**Problem requirements**: Below are the records to transcribe exactly; do not include any images.

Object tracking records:
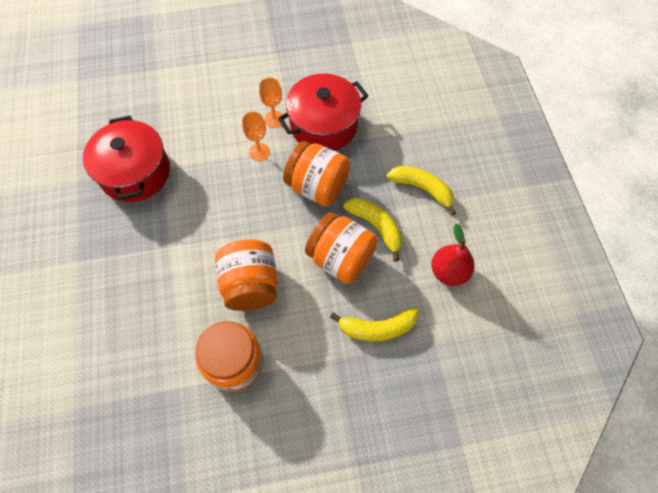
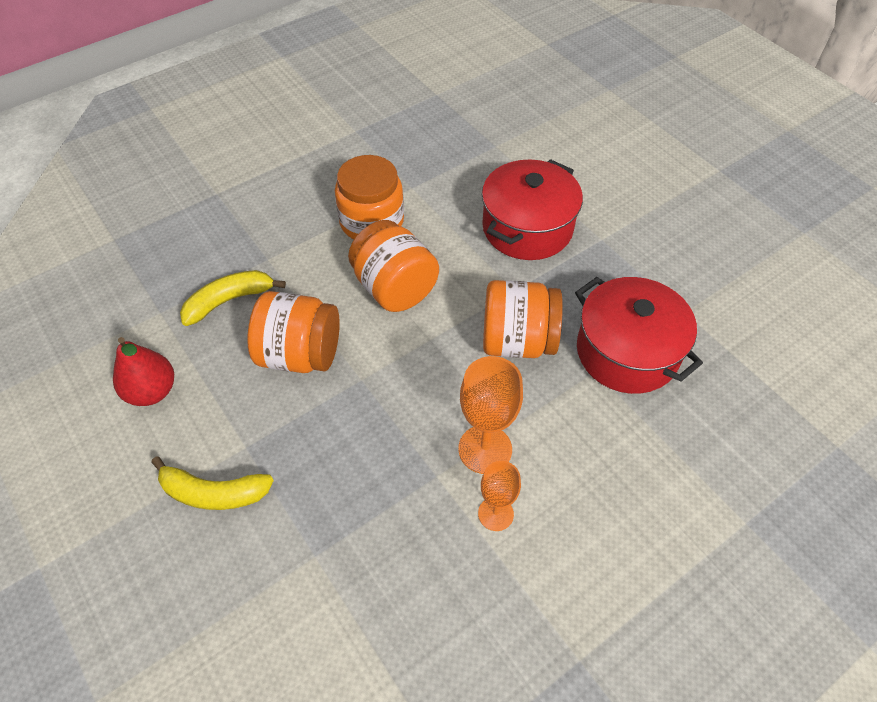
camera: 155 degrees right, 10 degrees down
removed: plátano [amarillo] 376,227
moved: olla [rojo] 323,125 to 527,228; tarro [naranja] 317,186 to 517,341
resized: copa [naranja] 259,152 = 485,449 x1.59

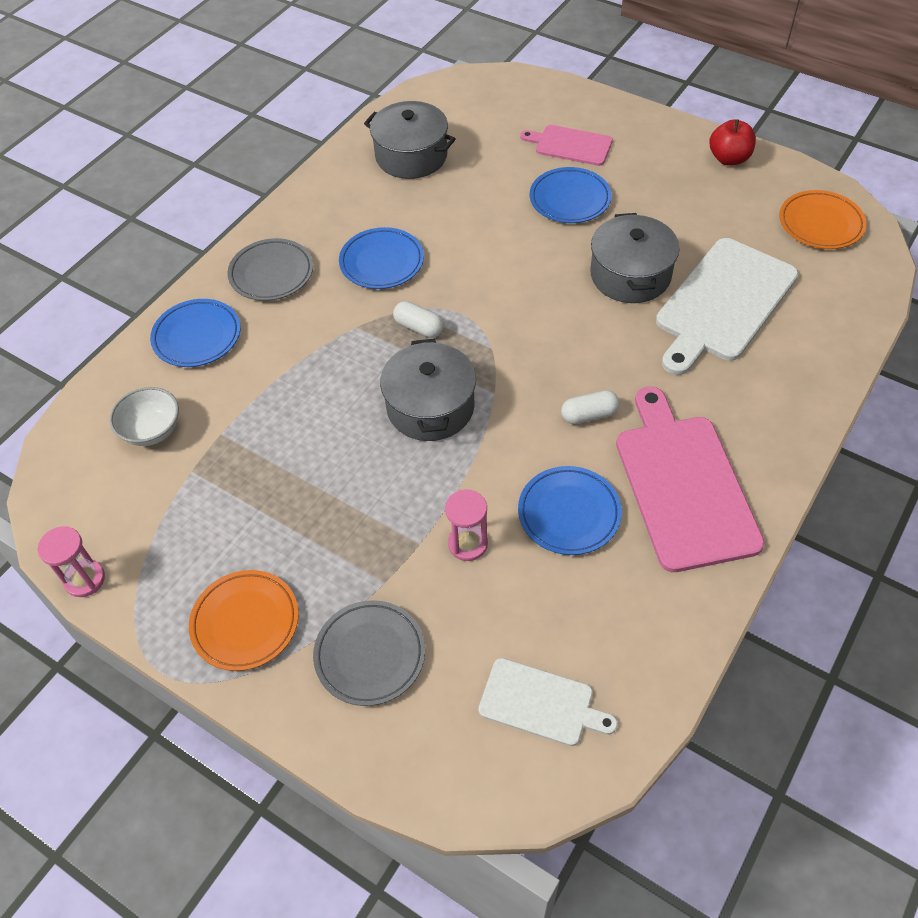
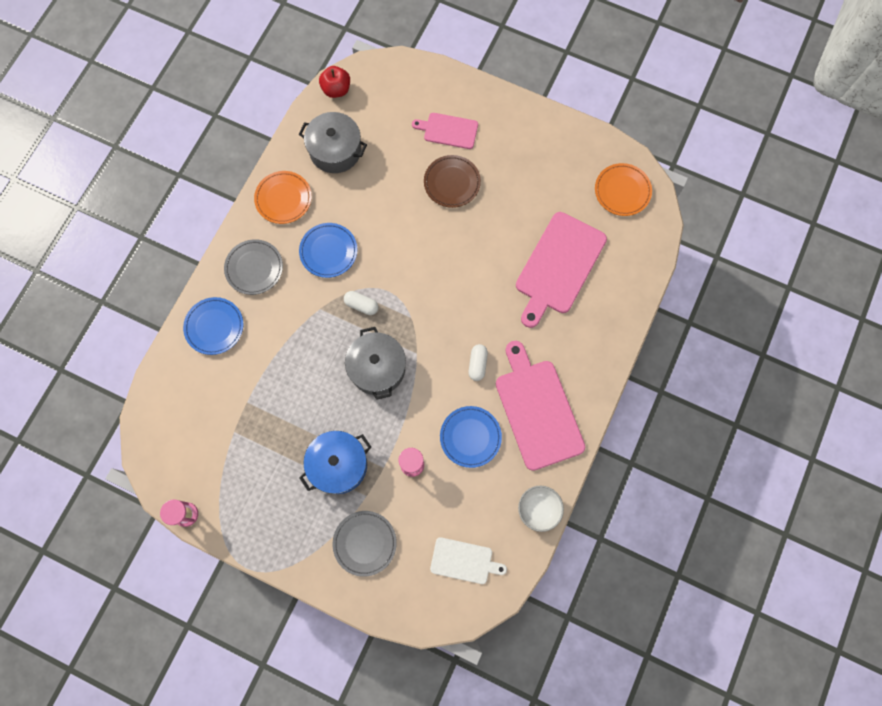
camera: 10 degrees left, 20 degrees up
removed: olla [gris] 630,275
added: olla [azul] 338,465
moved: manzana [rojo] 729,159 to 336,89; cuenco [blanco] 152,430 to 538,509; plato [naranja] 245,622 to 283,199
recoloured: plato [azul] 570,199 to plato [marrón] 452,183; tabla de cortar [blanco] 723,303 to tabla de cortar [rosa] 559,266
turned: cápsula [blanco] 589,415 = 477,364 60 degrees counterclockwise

**Written response**:
camera: 155 degrees right, 10 degrees down
removed: plátano [amarillo] 376,227
moved: olla [rojo] 323,125 to 527,228; tarro [naranja] 317,186 to 517,341
resized: copa [naranja] 259,152 = 485,449 x1.59

camera: 10 degrees left, 20 degrees up
removed: olla [gris] 630,275
added: olla [azul] 338,465
moved: manzana [rojo] 729,159 to 336,89; cuenco [blanco] 152,430 to 538,509; plato [naranja] 245,622 to 283,199
recoloured: plato [azul] 570,199 to plato [marrón] 452,183; tabla de cortar [blanco] 723,303 to tabla de cortar [rosa] 559,266
turned: cápsula [blanco] 589,415 = 477,364 60 degrees counterclockwise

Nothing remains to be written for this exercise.